- [REQUIREMENT]:
Extract the lines from the first line of the records below through the line containing "green brick F1:H2", inclusive, and reproduce them exactly as written.

- [EXTRACTED ENTRIES]:
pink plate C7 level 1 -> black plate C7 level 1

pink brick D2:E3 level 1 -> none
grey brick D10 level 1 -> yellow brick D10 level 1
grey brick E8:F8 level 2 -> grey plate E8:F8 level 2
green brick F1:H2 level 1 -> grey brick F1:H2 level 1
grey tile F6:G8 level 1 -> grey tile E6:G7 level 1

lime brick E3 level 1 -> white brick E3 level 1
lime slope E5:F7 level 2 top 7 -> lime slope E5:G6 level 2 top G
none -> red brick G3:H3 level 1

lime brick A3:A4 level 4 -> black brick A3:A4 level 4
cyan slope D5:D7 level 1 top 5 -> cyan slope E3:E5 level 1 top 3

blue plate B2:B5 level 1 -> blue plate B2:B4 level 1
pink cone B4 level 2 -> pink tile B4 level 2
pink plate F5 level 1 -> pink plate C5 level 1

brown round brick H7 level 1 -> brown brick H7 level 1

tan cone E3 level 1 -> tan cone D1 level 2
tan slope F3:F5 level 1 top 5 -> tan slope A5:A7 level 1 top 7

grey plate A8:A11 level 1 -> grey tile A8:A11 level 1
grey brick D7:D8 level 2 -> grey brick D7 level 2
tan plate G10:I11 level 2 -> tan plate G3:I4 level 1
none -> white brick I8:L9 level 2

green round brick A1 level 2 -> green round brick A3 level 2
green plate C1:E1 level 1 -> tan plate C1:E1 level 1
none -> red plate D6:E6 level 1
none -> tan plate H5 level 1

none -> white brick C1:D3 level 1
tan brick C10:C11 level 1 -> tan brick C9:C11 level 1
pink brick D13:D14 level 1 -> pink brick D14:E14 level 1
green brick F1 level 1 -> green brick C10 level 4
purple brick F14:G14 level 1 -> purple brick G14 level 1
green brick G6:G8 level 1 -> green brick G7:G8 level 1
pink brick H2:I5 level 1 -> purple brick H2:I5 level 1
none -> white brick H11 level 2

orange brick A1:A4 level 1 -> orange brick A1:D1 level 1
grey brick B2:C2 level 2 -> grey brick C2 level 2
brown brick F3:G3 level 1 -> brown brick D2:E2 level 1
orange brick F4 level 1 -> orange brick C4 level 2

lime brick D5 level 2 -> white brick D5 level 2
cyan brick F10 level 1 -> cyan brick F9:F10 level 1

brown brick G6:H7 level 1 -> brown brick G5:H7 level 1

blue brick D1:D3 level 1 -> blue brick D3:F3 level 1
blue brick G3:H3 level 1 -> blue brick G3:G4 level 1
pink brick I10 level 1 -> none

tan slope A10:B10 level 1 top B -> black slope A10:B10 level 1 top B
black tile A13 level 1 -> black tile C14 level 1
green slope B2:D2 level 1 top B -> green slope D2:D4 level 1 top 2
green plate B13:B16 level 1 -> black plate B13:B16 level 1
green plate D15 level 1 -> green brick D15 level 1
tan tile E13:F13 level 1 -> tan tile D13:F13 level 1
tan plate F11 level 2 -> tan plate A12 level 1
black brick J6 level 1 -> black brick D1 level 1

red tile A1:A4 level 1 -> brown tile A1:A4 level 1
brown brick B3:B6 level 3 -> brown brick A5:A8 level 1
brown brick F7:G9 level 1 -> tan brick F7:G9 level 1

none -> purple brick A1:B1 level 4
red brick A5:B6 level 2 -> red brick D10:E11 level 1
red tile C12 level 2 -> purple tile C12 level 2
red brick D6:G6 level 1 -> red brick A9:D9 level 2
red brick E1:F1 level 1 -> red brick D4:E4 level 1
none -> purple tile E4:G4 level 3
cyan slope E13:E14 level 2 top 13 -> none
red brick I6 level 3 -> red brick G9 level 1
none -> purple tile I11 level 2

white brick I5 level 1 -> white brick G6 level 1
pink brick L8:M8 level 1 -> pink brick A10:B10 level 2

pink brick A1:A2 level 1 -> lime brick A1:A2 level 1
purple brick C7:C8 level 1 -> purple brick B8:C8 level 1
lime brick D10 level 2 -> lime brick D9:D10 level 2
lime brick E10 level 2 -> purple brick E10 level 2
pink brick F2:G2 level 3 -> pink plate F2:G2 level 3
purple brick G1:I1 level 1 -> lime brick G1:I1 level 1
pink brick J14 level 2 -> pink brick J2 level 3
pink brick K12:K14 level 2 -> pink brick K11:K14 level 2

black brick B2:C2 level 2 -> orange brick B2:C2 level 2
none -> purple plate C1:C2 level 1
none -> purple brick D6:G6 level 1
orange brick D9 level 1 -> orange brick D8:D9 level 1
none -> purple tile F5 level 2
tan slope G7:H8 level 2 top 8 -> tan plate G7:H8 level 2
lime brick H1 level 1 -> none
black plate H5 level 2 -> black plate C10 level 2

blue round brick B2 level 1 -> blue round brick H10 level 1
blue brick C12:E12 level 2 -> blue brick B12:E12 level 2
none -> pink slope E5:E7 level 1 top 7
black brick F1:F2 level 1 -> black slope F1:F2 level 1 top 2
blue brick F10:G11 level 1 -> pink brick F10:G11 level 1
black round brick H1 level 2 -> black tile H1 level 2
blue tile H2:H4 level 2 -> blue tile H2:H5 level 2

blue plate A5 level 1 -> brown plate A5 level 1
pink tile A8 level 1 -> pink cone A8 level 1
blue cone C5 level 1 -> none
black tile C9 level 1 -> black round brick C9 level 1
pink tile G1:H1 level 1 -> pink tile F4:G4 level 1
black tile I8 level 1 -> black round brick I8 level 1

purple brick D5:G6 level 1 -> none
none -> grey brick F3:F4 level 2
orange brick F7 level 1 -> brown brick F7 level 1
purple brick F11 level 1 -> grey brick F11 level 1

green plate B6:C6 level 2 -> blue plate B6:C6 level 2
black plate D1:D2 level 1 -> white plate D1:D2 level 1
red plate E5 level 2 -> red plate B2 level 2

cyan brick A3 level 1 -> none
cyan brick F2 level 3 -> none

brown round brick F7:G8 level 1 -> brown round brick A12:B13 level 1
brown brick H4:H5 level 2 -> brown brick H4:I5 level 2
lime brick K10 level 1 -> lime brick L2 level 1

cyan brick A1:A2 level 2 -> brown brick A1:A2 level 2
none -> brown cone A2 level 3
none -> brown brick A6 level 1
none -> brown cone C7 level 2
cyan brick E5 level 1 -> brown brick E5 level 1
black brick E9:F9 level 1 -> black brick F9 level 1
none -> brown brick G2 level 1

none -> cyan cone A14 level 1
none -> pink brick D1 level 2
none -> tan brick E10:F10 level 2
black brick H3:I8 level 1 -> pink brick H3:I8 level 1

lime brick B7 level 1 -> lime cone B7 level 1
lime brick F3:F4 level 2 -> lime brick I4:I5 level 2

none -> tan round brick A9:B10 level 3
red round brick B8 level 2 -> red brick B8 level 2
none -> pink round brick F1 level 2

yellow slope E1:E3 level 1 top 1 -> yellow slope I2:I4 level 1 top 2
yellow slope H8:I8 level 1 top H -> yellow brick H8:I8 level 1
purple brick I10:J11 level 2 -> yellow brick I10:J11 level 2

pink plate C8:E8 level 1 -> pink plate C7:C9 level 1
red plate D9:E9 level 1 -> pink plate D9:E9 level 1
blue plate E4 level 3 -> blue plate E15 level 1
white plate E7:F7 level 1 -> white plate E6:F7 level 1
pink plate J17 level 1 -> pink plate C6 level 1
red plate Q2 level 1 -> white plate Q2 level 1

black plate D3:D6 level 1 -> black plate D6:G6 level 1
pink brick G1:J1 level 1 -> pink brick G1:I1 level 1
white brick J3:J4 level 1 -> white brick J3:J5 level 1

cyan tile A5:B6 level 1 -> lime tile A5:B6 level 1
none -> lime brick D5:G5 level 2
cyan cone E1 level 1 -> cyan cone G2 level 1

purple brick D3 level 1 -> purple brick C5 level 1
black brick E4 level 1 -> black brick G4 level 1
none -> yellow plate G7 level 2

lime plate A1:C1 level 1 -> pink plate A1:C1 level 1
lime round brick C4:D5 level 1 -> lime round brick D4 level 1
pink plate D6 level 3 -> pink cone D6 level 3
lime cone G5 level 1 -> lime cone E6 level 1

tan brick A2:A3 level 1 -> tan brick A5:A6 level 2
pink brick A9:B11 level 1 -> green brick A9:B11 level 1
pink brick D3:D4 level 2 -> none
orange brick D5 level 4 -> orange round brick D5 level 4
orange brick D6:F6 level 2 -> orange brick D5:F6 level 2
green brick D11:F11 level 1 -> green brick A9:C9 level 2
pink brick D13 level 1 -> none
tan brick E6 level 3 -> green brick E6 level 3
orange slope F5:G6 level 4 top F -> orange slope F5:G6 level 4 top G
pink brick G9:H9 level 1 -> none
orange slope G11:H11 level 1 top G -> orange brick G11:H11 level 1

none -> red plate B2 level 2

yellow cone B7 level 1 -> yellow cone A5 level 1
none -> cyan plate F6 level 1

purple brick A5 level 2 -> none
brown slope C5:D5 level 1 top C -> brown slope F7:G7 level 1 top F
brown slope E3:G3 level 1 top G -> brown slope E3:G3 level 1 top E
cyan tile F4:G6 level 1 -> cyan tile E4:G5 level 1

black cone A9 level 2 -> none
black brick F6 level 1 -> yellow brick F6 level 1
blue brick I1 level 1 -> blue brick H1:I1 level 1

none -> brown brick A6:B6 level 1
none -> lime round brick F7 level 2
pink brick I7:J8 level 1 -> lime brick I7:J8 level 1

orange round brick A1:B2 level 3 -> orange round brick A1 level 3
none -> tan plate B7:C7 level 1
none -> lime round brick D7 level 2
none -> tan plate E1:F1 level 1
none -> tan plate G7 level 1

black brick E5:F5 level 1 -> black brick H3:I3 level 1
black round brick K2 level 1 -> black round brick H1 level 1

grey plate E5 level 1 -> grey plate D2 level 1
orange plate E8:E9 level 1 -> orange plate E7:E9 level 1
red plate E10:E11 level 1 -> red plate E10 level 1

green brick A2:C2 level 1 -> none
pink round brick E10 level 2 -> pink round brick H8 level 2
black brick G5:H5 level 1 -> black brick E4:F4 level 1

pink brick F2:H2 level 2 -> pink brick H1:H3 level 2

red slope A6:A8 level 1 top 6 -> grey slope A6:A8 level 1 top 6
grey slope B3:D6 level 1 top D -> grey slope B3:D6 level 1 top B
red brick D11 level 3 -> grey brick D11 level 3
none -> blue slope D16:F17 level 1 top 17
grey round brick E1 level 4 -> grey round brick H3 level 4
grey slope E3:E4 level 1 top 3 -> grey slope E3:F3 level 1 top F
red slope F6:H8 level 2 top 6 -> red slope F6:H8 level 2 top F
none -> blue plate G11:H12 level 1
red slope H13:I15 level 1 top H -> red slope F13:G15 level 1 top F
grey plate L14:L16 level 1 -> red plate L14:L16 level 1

- [RESULT OF THIS TASK]:
pink plate C7 level 1 -> black plate C7 level 1

pink brick D2:E3 level 1 -> none
grey brick D10 level 1 -> yellow brick D10 level 1
grey brick E8:F8 level 2 -> grey plate E8:F8 level 2
green brick F1:H2 level 1 -> grey brick F1:H2 level 1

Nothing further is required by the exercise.